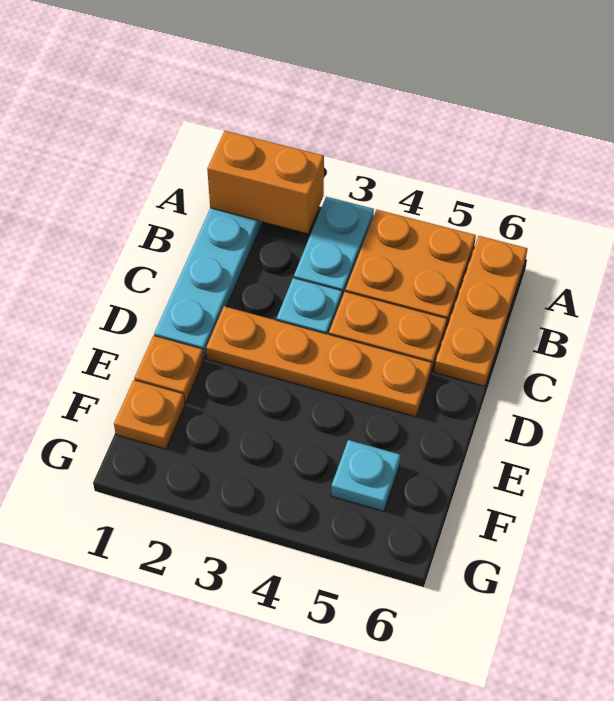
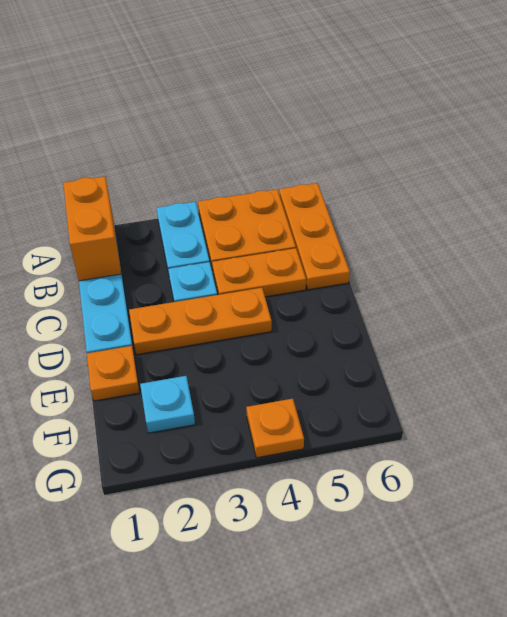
orange brick A1:A2 level 2 -> orange brick A1:B1 level 2
orange plate D2:D5 level 1 -> orange plate D2:D4 level 1
orange plate F1 level 1 -> orange plate G4 level 1
cyan plate F5 level 1 -> cyan plate F2 level 1

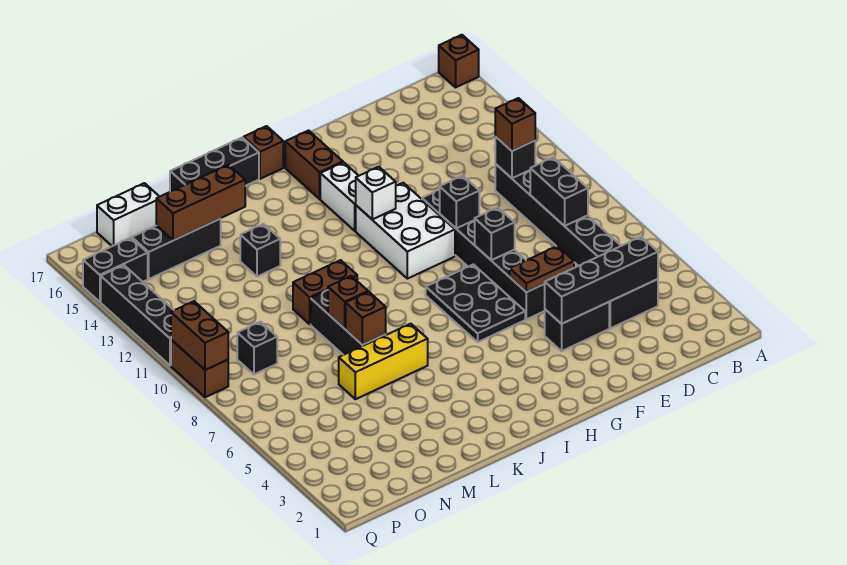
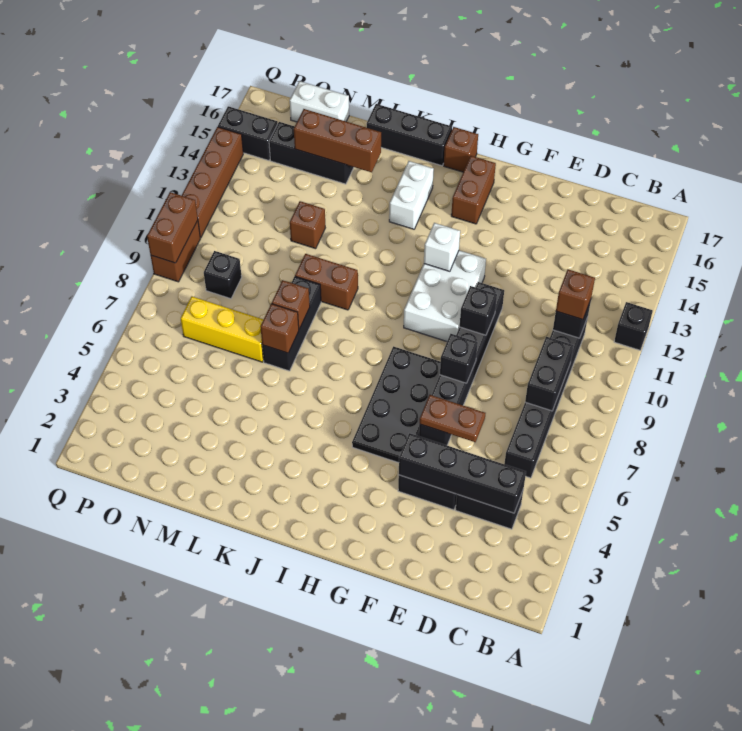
brown brick A17 level 1 -> brown brick M12 level 1
black plate G6:H8 level 1 -> black plate G5:H8 level 1
white brick H13:H14 level 1 -> white brick J14:J15 level 1
yellow brick K6:M6 level 1 -> yellow brick M7:O7 level 1
black brick L13 level 1 -> black brick A12 level 1
black brick Q11:Q14 level 1 -> brown brick Q11:Q14 level 1

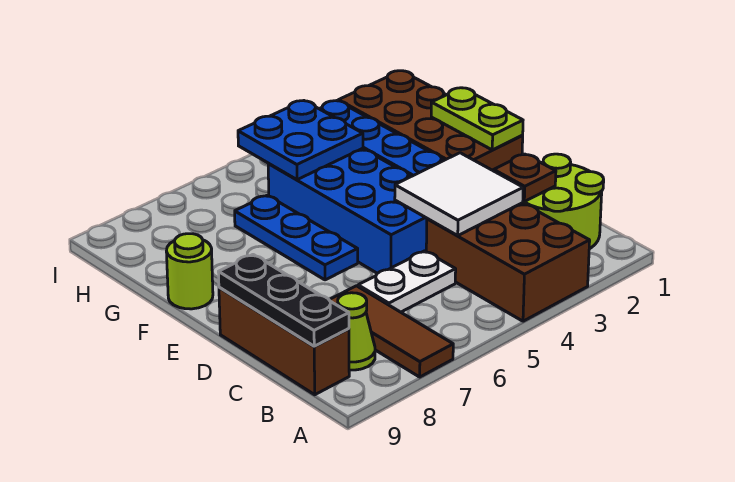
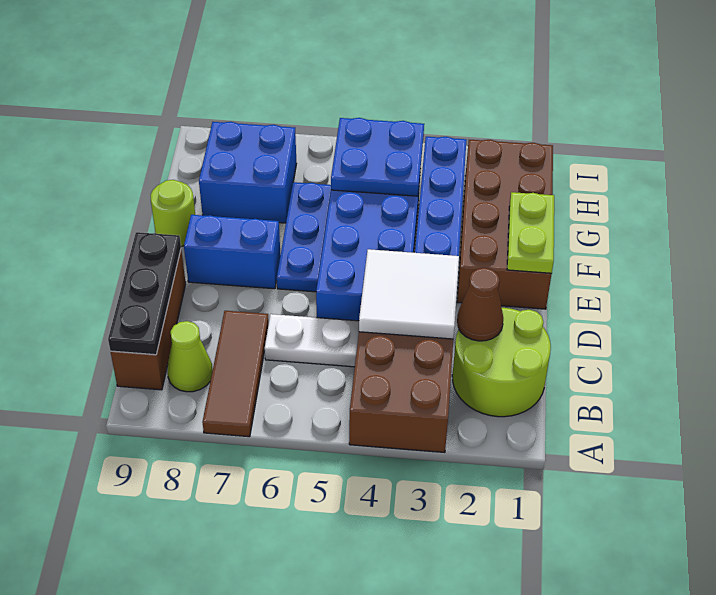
brown plate C2 level 2 -> brown cone C2 level 2
none -> blue brick E7:E8 level 1
none -> blue brick G7:H8 level 1

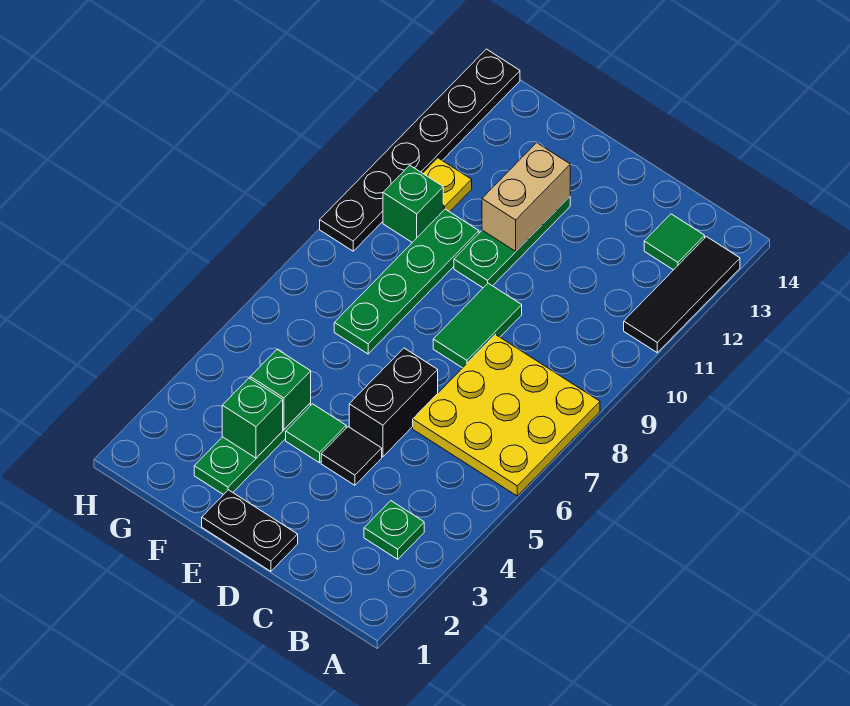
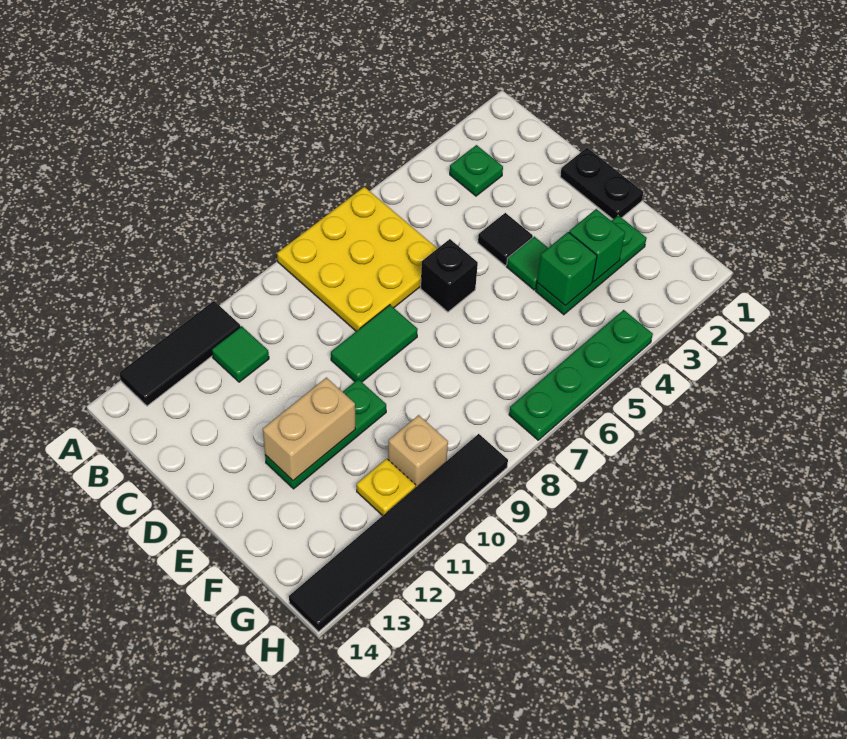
green tile B13 level 1 -> green tile B11 level 1
black brick D5:D6 level 1 -> black brick D6 level 1
green plate F7:F10 level 1 -> green plate H4:H7 level 1
green brick G10 level 1 -> tan brick G10 level 1
black plate H9:H14 level 1 -> black tile H9:H14 level 1

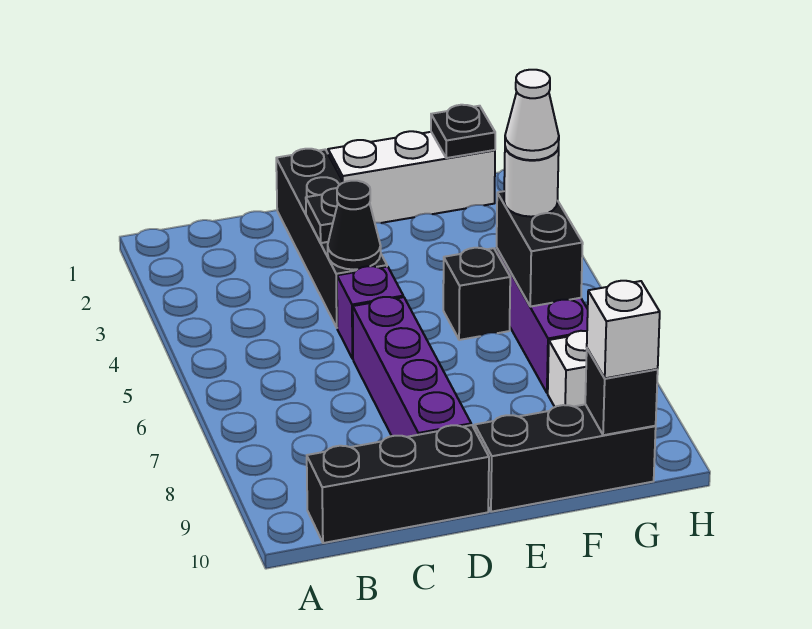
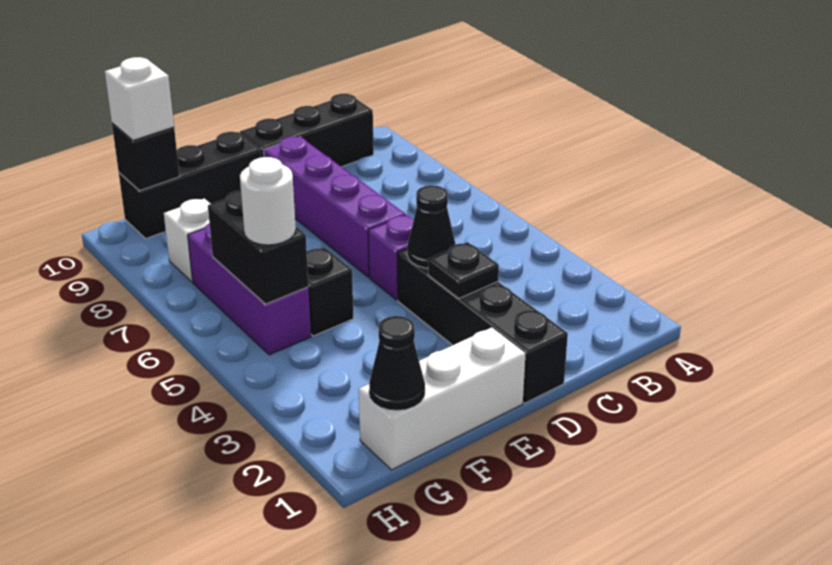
black plate G1 level 2 -> black cone G1 level 2
white cone G5 level 4 -> none

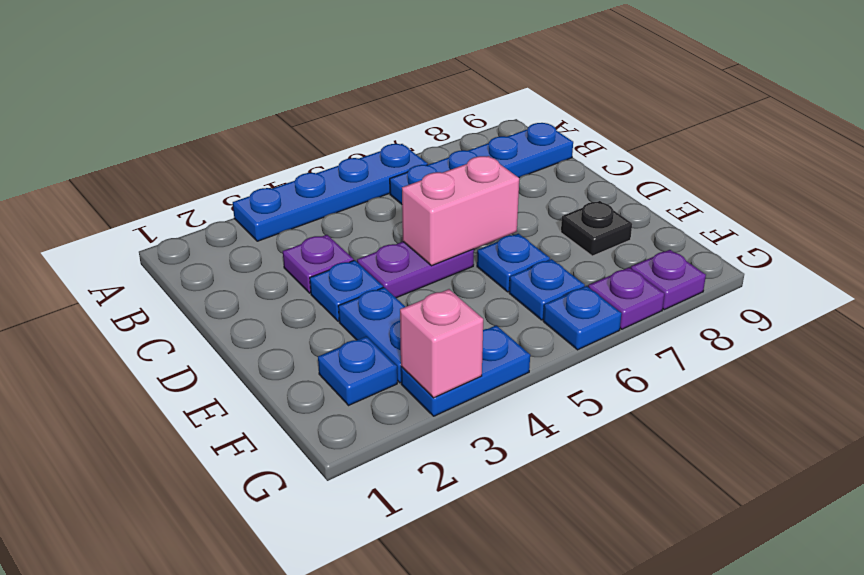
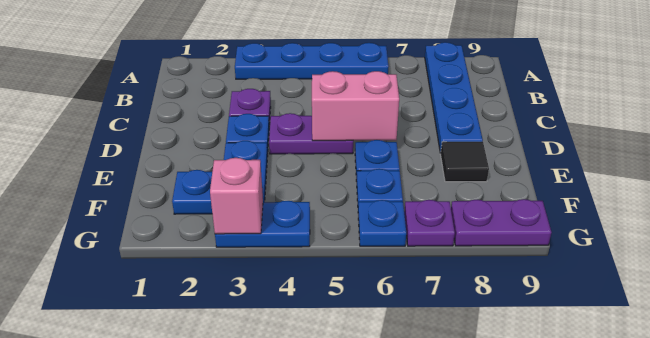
blue plate B6:B9 level 1 -> blue plate A8:D8 level 1
black plate E8 level 1 -> black tile E8 level 1
purple plate G8 level 1 -> purple plate G8:G9 level 1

## WHAT YOU SHOULD DO
Each line in the data that holds the word "none" must be copied.

## THE ANSWER
none -> blue brick E7:E8 level 1
none -> blue brick G7:H8 level 1
white cone G5 level 4 -> none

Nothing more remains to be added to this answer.